## PROBLEM TO WORK ON
Rename "green arrow" to "blue arrow" in everything from the first row down to the row containing "red pentagon: moved 18 px left, 32 px down", and write out those rows again with nothing else changed.
▽
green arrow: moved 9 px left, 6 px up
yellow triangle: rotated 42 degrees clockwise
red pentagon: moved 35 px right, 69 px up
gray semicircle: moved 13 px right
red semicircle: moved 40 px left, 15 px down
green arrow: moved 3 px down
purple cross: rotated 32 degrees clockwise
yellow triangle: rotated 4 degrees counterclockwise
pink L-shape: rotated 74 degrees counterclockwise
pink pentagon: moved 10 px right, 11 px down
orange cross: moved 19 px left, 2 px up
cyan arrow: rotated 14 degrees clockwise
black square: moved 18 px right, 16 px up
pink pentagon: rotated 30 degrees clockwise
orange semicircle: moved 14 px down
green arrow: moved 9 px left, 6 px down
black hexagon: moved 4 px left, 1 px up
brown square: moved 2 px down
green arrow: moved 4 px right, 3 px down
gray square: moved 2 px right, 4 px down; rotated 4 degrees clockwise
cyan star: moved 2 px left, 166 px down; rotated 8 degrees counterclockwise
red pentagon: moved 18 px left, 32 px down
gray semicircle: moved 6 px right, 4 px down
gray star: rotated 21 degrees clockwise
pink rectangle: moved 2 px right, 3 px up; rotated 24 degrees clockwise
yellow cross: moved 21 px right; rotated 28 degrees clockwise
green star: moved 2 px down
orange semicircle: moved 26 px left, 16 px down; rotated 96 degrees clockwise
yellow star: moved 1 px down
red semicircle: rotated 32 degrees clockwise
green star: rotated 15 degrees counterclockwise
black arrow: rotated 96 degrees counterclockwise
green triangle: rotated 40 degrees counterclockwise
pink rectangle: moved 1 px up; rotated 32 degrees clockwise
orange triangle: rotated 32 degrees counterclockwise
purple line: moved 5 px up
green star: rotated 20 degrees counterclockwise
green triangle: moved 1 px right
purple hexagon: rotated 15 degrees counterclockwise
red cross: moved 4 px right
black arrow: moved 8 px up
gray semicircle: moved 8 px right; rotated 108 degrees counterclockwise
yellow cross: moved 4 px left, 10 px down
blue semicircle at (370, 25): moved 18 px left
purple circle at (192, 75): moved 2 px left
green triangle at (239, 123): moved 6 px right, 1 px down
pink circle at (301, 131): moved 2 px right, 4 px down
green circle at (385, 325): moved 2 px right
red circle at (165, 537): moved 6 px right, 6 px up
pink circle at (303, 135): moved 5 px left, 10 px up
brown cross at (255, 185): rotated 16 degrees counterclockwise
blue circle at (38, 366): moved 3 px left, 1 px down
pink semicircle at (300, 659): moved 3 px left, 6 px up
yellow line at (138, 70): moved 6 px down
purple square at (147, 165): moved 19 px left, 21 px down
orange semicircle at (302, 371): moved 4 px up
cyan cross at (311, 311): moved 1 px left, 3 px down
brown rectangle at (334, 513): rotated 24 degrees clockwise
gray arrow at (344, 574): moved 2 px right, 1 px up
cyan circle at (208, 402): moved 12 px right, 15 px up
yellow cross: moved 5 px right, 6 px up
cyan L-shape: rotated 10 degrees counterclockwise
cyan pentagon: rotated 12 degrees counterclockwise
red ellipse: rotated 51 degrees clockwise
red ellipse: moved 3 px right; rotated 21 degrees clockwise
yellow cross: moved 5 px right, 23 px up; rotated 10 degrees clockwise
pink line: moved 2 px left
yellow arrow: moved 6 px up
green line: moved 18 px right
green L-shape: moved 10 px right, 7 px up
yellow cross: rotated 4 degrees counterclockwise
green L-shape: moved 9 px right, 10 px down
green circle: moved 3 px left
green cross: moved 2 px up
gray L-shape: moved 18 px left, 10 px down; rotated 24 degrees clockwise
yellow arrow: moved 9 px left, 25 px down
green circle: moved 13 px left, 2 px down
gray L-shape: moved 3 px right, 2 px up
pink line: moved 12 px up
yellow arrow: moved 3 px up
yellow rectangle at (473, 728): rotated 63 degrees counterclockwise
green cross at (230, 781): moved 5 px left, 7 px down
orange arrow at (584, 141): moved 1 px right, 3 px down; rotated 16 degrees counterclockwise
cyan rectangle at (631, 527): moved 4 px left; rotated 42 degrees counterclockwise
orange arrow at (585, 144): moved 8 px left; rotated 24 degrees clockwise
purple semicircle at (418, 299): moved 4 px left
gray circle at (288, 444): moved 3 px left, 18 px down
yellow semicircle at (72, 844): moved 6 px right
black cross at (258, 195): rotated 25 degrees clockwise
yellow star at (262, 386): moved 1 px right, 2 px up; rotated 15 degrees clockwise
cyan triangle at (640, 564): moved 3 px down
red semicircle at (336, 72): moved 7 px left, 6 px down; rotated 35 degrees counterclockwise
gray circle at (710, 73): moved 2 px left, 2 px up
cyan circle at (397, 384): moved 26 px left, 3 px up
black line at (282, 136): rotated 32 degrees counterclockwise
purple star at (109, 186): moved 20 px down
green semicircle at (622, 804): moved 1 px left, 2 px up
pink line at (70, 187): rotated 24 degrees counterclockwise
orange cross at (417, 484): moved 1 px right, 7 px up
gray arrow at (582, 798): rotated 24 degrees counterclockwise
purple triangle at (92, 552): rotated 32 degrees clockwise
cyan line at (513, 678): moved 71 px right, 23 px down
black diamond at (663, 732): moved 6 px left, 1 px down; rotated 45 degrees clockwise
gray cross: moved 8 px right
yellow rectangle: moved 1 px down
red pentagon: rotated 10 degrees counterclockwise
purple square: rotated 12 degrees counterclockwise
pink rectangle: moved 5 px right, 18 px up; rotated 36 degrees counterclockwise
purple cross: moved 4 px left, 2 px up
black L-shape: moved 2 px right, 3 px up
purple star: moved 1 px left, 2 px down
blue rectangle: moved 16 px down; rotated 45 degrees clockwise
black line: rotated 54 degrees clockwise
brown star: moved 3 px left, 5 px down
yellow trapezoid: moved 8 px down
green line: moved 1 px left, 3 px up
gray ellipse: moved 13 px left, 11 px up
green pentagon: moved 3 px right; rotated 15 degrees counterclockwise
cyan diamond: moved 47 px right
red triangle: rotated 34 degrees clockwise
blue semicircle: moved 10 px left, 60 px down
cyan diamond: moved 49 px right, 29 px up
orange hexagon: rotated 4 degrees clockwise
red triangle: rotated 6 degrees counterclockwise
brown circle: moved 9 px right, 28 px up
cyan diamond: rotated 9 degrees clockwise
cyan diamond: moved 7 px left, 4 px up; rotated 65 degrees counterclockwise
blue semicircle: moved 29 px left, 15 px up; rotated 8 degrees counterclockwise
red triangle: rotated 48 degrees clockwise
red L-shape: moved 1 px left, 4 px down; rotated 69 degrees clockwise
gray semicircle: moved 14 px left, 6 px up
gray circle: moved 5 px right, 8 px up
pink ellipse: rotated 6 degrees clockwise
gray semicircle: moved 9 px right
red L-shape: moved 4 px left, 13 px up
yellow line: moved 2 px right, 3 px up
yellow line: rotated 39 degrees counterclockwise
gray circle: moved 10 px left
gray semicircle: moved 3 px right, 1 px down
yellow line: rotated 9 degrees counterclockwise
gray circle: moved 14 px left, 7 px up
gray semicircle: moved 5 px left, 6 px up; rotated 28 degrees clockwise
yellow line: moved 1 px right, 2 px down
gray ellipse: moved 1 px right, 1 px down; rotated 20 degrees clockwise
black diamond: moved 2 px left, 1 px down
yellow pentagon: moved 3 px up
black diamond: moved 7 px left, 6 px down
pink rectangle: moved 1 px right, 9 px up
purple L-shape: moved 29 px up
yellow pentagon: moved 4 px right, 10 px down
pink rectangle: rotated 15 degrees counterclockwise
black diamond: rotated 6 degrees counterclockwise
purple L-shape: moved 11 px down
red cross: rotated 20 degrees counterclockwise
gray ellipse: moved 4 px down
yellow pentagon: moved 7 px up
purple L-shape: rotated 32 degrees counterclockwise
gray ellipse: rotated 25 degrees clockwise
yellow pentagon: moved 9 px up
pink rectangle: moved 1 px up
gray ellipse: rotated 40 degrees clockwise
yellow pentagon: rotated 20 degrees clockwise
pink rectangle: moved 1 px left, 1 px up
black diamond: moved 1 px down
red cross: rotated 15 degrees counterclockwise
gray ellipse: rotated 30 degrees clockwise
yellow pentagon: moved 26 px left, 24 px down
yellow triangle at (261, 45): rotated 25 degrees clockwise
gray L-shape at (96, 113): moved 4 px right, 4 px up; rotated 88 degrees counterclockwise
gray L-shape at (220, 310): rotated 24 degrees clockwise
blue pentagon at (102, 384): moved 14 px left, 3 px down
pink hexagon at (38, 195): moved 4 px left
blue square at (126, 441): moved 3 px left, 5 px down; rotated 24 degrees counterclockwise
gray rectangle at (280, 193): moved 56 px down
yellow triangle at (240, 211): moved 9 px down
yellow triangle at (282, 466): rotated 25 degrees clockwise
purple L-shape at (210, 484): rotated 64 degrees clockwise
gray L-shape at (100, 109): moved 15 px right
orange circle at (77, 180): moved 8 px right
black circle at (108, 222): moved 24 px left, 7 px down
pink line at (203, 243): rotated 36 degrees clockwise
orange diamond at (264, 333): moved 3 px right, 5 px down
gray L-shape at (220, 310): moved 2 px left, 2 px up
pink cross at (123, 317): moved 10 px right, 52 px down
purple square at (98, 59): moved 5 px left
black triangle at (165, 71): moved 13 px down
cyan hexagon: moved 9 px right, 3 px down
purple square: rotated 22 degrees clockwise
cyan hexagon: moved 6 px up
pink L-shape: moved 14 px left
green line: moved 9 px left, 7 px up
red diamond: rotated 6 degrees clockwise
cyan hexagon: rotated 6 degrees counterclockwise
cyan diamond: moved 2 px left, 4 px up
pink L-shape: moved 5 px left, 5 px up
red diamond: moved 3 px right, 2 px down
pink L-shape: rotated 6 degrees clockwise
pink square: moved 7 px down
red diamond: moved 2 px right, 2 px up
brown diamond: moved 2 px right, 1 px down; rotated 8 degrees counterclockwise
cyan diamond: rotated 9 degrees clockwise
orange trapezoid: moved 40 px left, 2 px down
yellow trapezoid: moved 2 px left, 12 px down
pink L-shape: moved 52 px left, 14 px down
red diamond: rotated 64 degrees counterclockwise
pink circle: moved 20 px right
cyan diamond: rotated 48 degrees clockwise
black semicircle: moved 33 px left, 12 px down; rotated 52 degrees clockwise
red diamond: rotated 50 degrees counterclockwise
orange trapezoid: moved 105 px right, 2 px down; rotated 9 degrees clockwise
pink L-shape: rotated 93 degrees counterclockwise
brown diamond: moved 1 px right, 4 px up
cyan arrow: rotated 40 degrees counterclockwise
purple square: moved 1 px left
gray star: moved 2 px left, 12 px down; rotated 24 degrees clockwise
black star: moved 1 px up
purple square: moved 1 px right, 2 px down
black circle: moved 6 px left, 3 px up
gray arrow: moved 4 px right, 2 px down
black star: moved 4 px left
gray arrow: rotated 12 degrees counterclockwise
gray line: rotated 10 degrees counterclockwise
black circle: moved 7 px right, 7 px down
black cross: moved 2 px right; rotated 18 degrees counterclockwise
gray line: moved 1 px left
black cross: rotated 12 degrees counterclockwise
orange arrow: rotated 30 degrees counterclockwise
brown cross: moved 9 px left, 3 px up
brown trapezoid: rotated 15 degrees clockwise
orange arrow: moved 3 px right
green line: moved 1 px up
△
## SOLUTION FOR THIS EXERCISE
blue arrow: moved 9 px left, 6 px up
yellow triangle: rotated 42 degrees clockwise
red pentagon: moved 35 px right, 69 px up
gray semicircle: moved 13 px right
red semicircle: moved 40 px left, 15 px down
blue arrow: moved 3 px down
purple cross: rotated 32 degrees clockwise
yellow triangle: rotated 4 degrees counterclockwise
pink L-shape: rotated 74 degrees counterclockwise
pink pentagon: moved 10 px right, 11 px down
orange cross: moved 19 px left, 2 px up
cyan arrow: rotated 14 degrees clockwise
black square: moved 18 px right, 16 px up
pink pentagon: rotated 30 degrees clockwise
orange semicircle: moved 14 px down
blue arrow: moved 9 px left, 6 px down
black hexagon: moved 4 px left, 1 px up
brown square: moved 2 px down
blue arrow: moved 4 px right, 3 px down
gray square: moved 2 px right, 4 px down; rotated 4 degrees clockwise
cyan star: moved 2 px left, 166 px down; rotated 8 degrees counterclockwise
red pentagon: moved 18 px left, 32 px down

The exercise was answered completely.